Return the complete listing exactly as it reads, with each picture removed.

○ ○ ○ ○

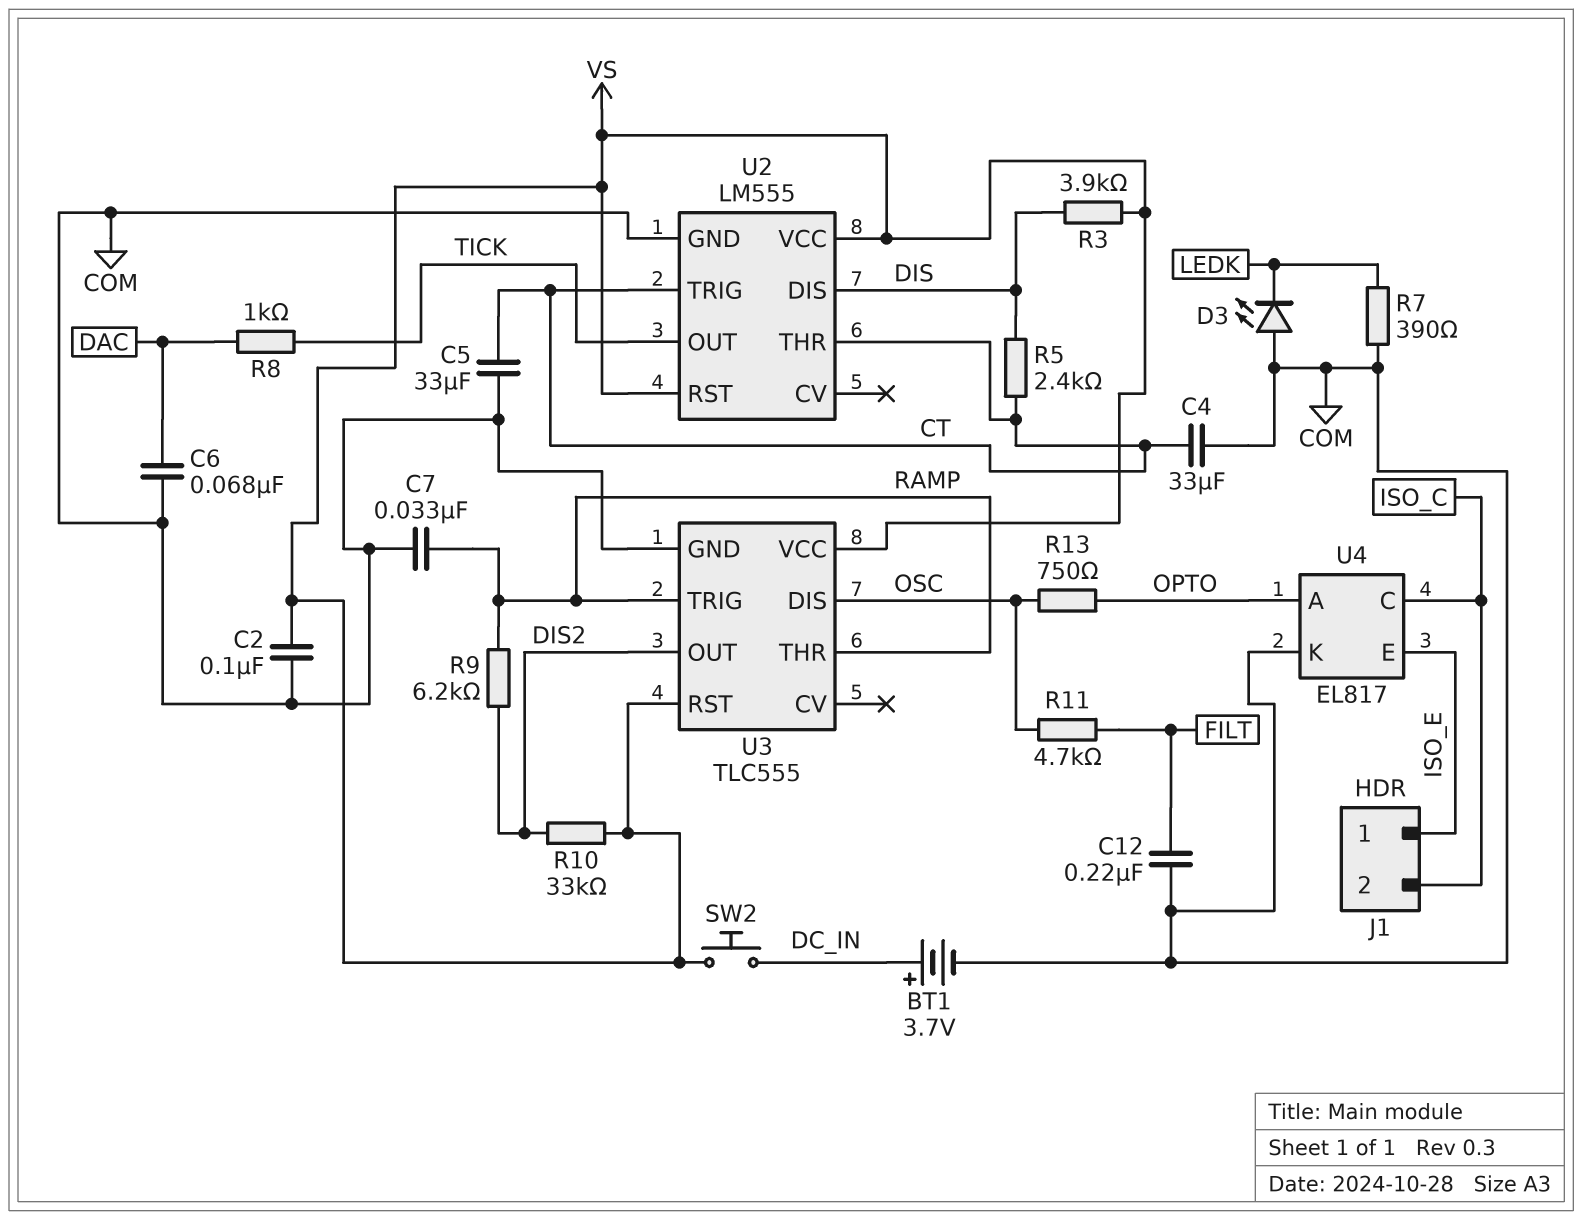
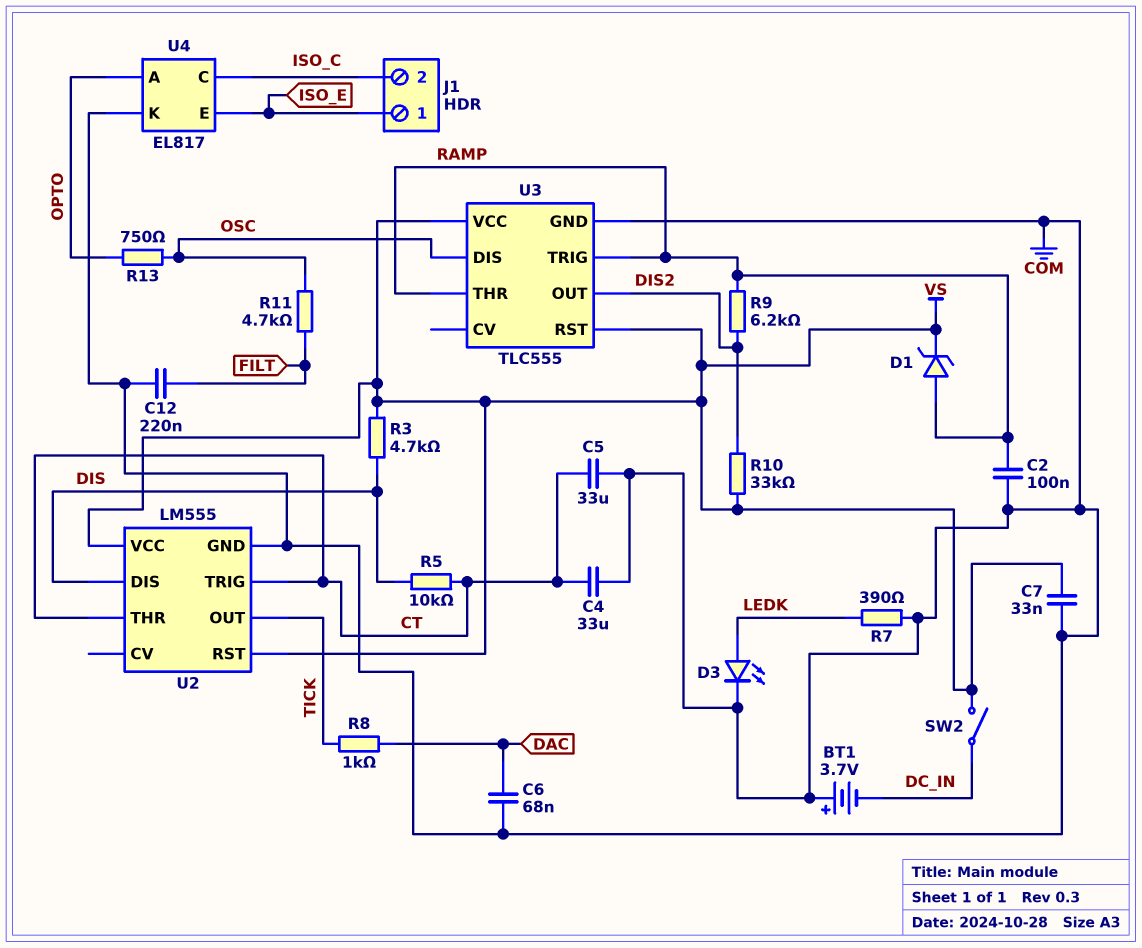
BT1: 3.7V (plus DC_IN, minus COM) -> 3.7V (plus COM, minus DC_IN)
C2: 100nF (COM, VS) -> 100nF (COM, RAMP)
C7: 33nF (COM, RAMP) -> 33nF (COM, VS)
D1: none -> zener (A RAMP, K VS)
D3: LED (A COM, K LEDK) -> LED (A LEDK, K COM)
R3: 3.9k (DIS, VS) -> 4.7k (DIS, VS)
R5: 2.4k (CT, DIS) -> 10k (CT, DIS)
SW2: button (DC_IN, VS) -> switch (DC_IN, VS)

○ ○ ○ ○

▸ Result of the task
BT1: 3.7V (plus DC_IN, minus COM) -> 3.7V (plus COM, minus DC_IN)
C2: 100nF (COM, VS) -> 100nF (COM, RAMP)
C7: 33nF (COM, RAMP) -> 33nF (COM, VS)
D1: none -> zener (A RAMP, K VS)
D3: LED (A COM, K LEDK) -> LED (A LEDK, K COM)
R3: 3.9k (DIS, VS) -> 4.7k (DIS, VS)
R5: 2.4k (CT, DIS) -> 10k (CT, DIS)
SW2: button (DC_IN, VS) -> switch (DC_IN, VS)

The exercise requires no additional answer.